» **What is expected**: Through the last line of the entries, please copy every line exactly, starting with the one that contains "U2 pin GND: +15V -> GND".

» **Data for this exercise**:
════════════════
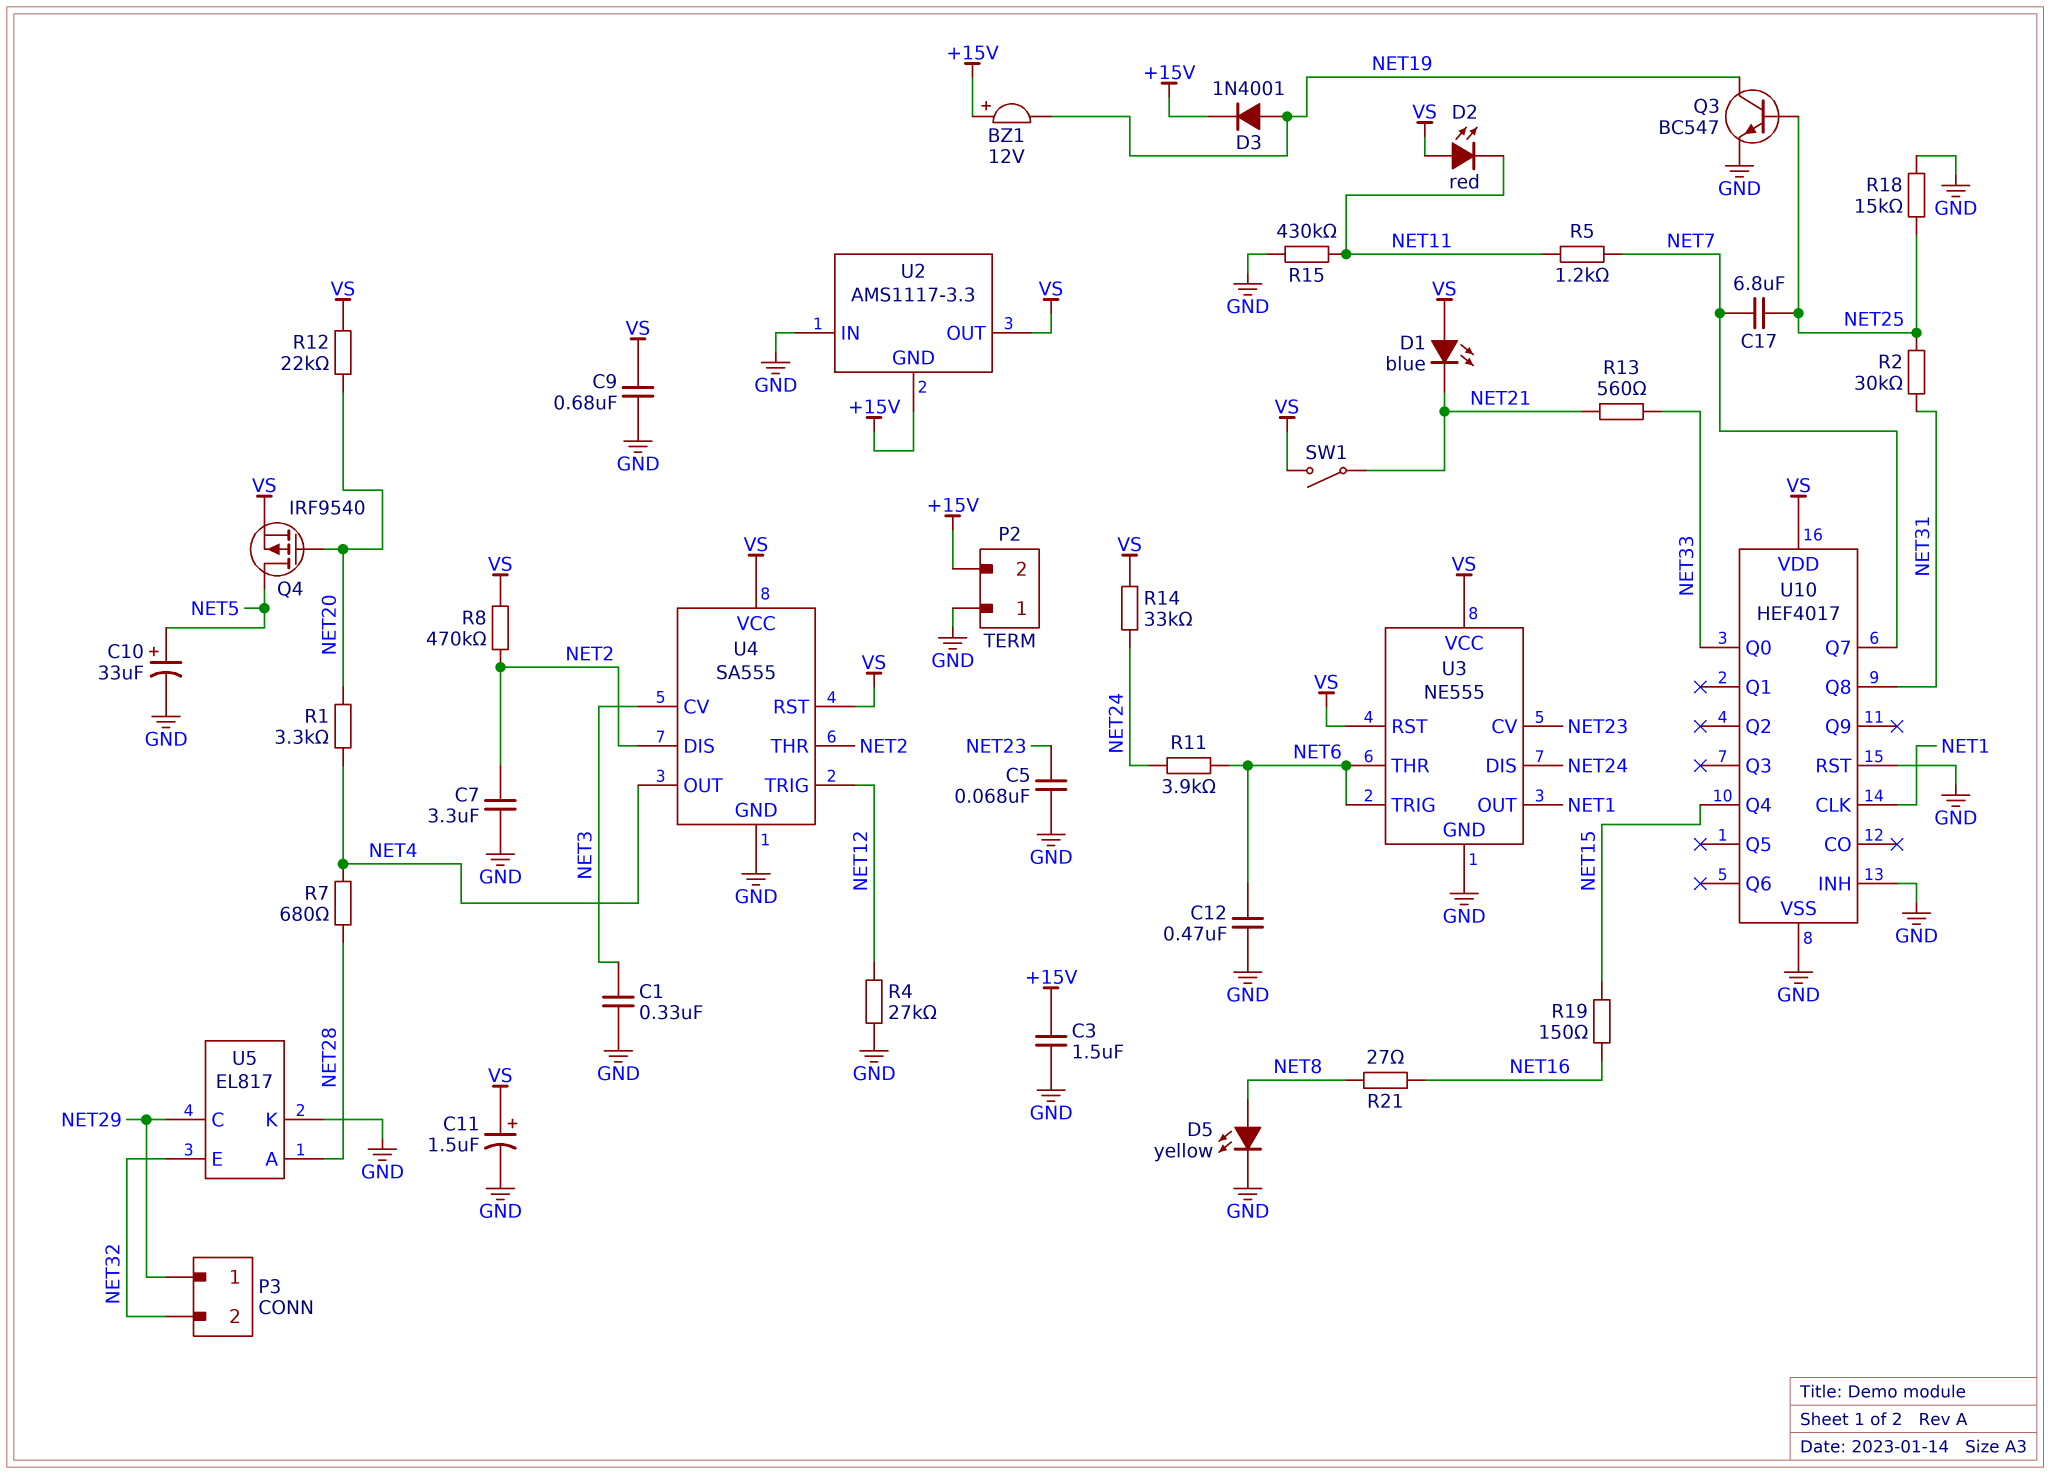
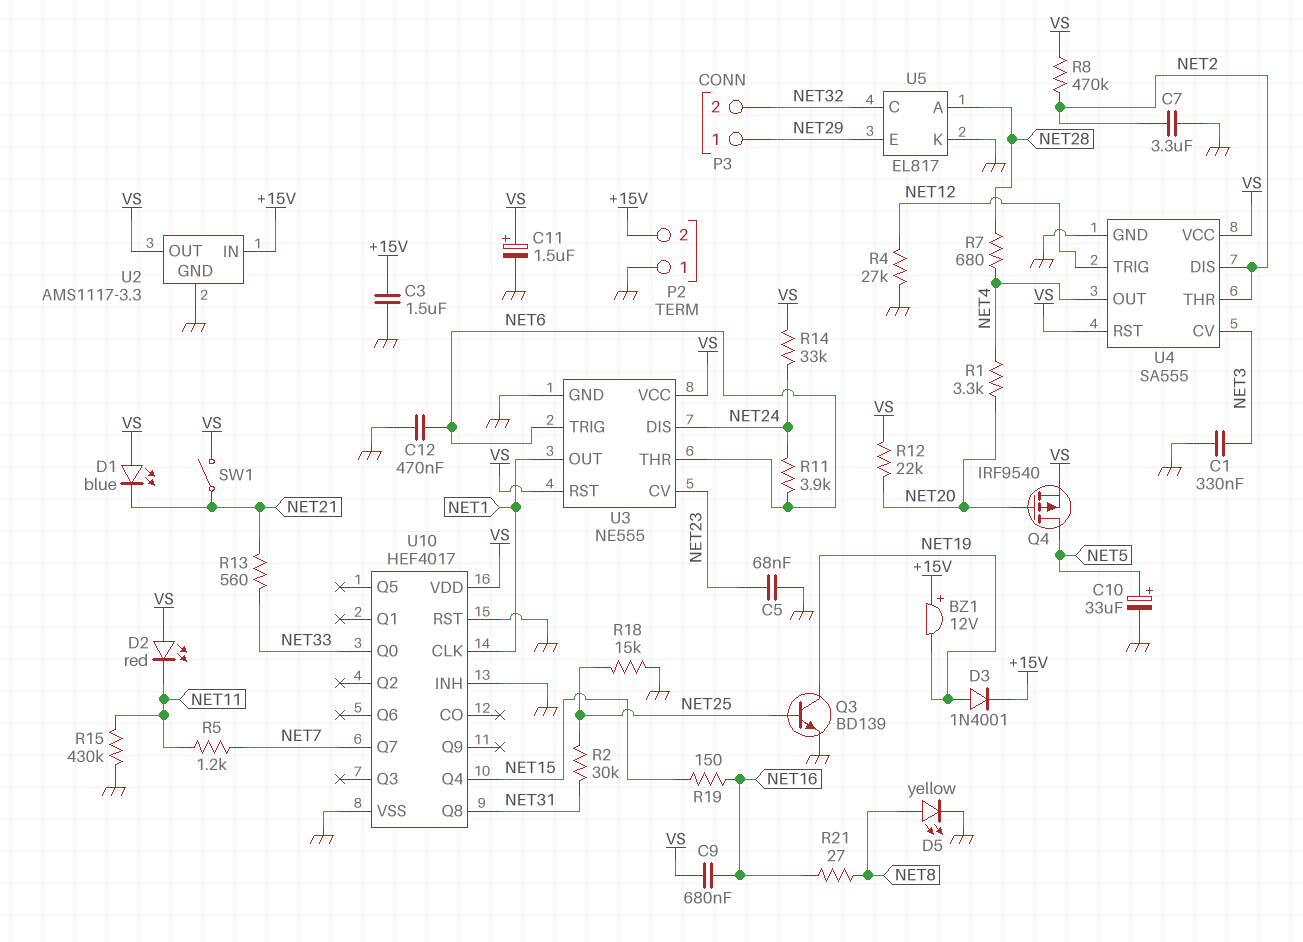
C9: 680nF (GND, VS) -> 680nF (NET16, VS)
C17: 6.8uF (NET7, NET25) -> none
Q3: NPN BC547 (B NET25, C NET19, E GND) -> NPN BD139 (B NET25, C NET19, E GND)
U2 pin GND: +15V -> GND
U2 pin IN: GND -> +15V
U5 pin C: NET29 -> NET32
U5 pin E: NET32 -> NET29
════════════════
» **Task result**:
U2 pin GND: +15V -> GND
U2 pin IN: GND -> +15V
U5 pin C: NET29 -> NET32
U5 pin E: NET32 -> NET29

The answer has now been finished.